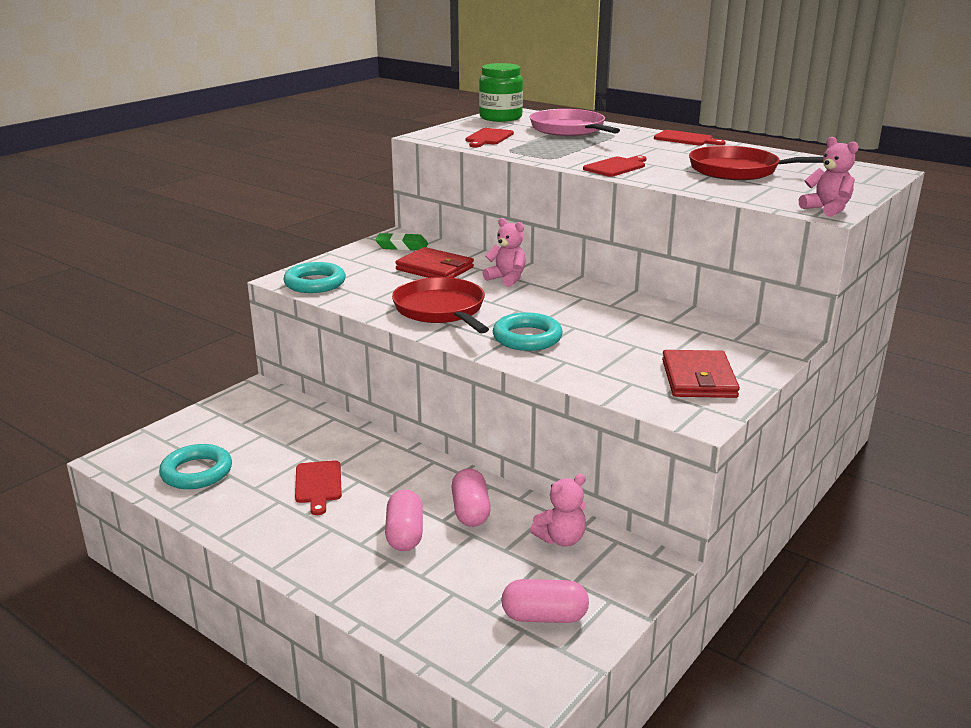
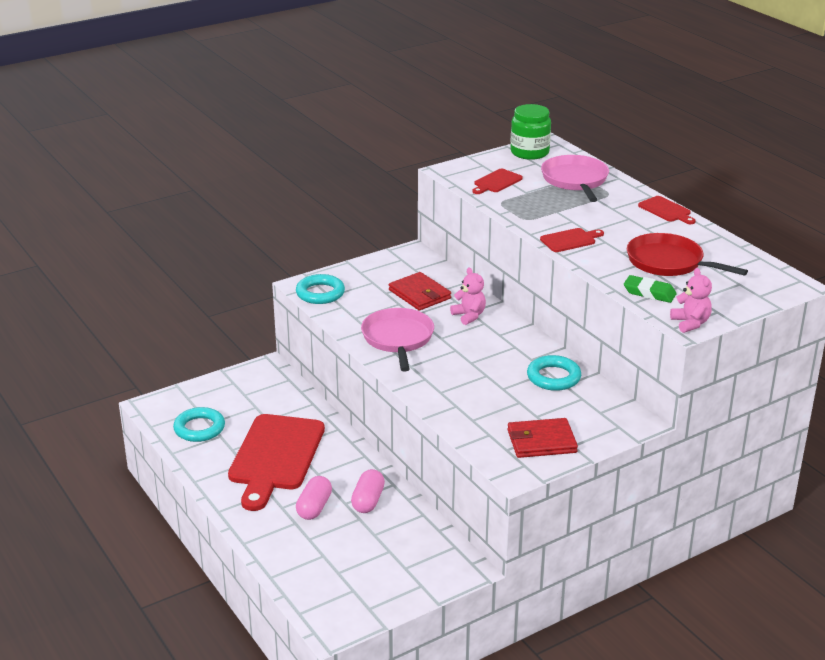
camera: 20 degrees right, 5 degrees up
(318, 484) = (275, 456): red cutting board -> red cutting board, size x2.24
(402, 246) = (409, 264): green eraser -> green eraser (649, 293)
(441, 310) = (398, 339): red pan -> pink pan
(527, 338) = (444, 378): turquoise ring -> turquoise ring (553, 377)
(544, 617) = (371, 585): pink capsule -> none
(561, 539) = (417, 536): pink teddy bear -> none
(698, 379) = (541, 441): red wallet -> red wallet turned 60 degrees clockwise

····················

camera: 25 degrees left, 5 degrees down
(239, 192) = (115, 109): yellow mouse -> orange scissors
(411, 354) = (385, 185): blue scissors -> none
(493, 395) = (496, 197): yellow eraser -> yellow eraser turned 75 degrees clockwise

····················

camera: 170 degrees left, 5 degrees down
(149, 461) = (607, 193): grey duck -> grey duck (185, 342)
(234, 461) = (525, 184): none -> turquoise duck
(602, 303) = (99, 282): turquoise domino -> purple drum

····················

__WHAT THE TASK ASKS__: Please output the lines of the listing above that fall in the stretch from the one with "(239, 192) = (115, 109): yellow" through the one with "(493, 395) = (496, 197): yellow", exactly and only those.

__EXPECTED OUTPUT__:
(239, 192) = (115, 109): yellow mouse -> orange scissors
(411, 354) = (385, 185): blue scissors -> none
(493, 395) = (496, 197): yellow eraser -> yellow eraser turned 75 degrees clockwise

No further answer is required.